If a line of the records contains the word "plus", list it.
BEGIN SUPPLIED MATERIAL
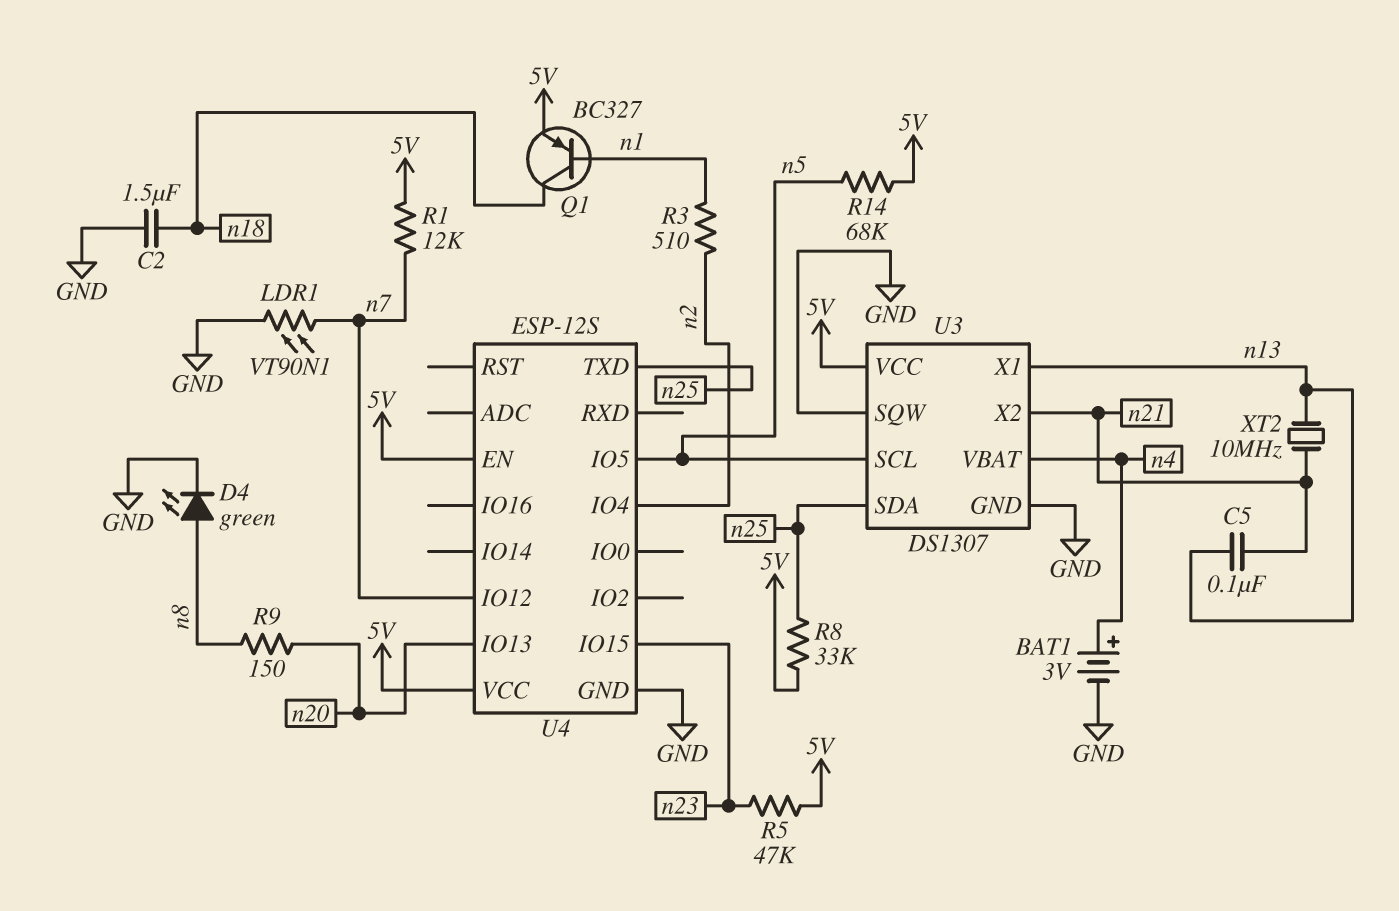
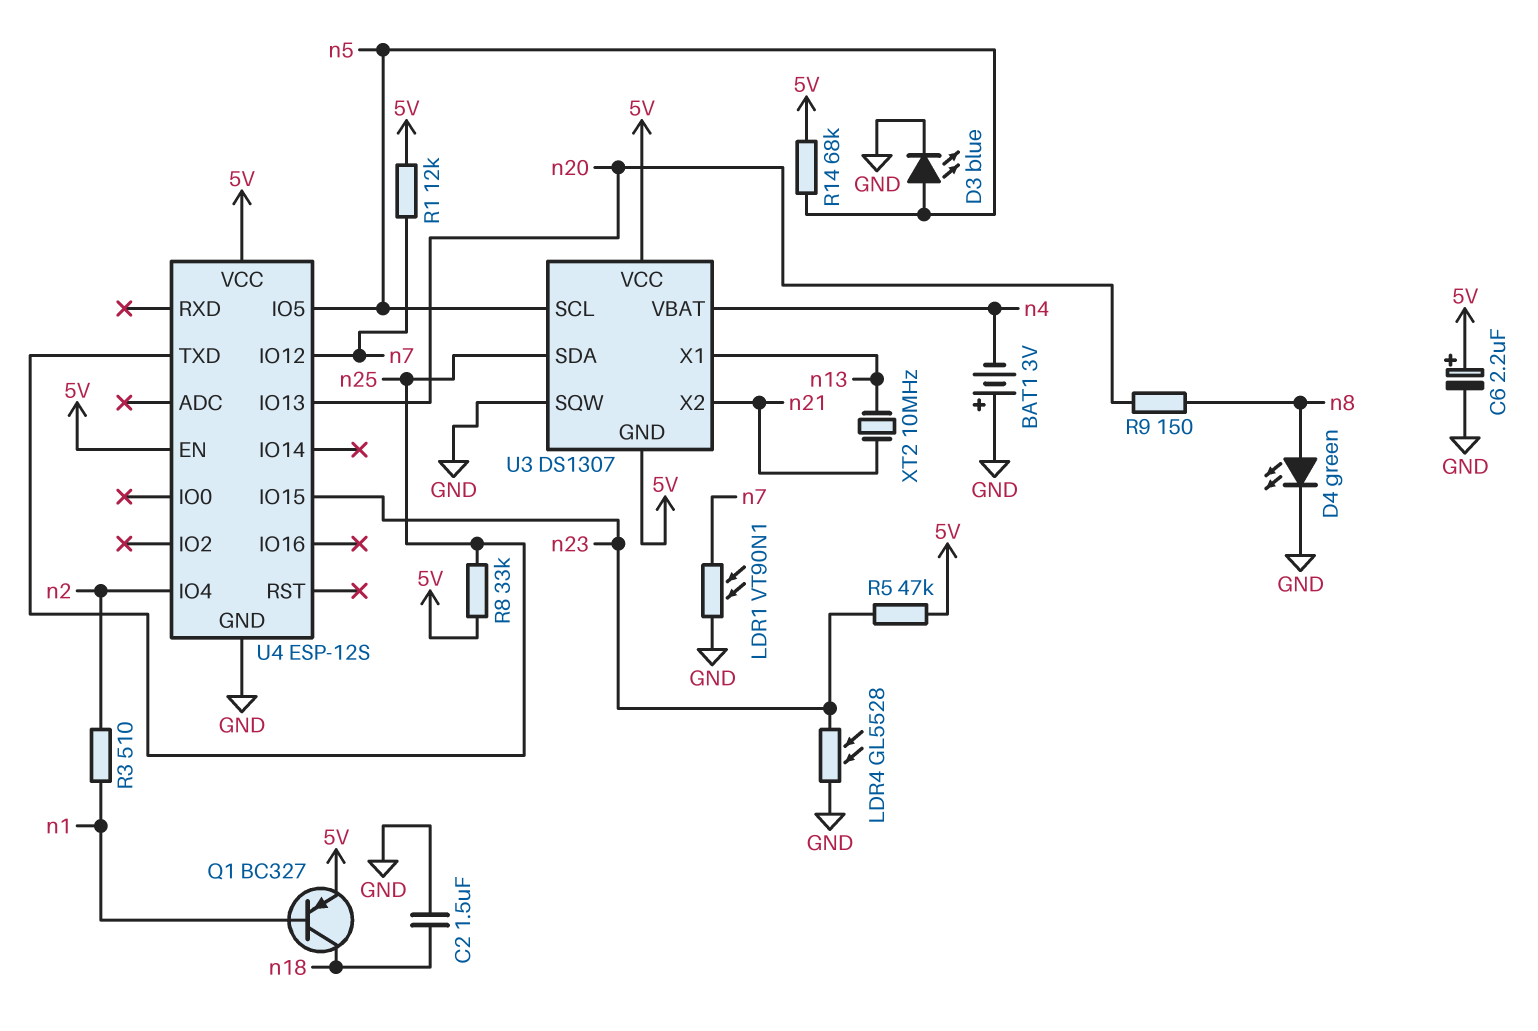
BAT1: 3V (plus n4, minus GND) -> 3V (plus GND, minus n4)
C5: 100nF (n13, n21) -> none
C6: none -> 2.2uF (plus 5V, minus GND)
D3: none -> LED blue (A n5, K GND)
LDR4: none -> GL5528 (GND, n23)
U3 pin GND: GND -> 5V

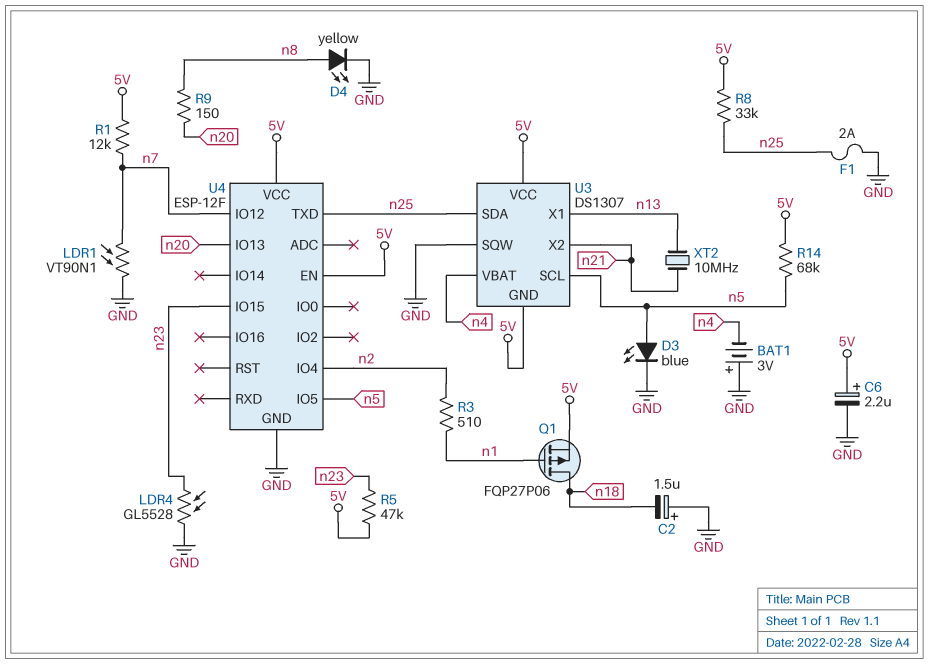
C2: 1.5uF (GND, n18) -> 1.5uF (plus GND, minus n18)
D4: LED green (A n8, K GND) -> LED yellow (A n8, K GND)
F1: none -> 2A (GND, n25)
Q1: PNP BC327 (B n1, C n18, E 5V) -> PMOS FQP27P06 (G n1, D n18, S 5V)
U4: ESP-12S -> ESP-12F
END SUPPLIED MATERIAL
EXERCISE SOLUTION
BAT1: 3V (plus n4, minus GND) -> 3V (plus GND, minus n4)
C6: none -> 2.2uF (plus 5V, minus GND)
C2: 1.5uF (GND, n18) -> 1.5uF (plus GND, minus n18)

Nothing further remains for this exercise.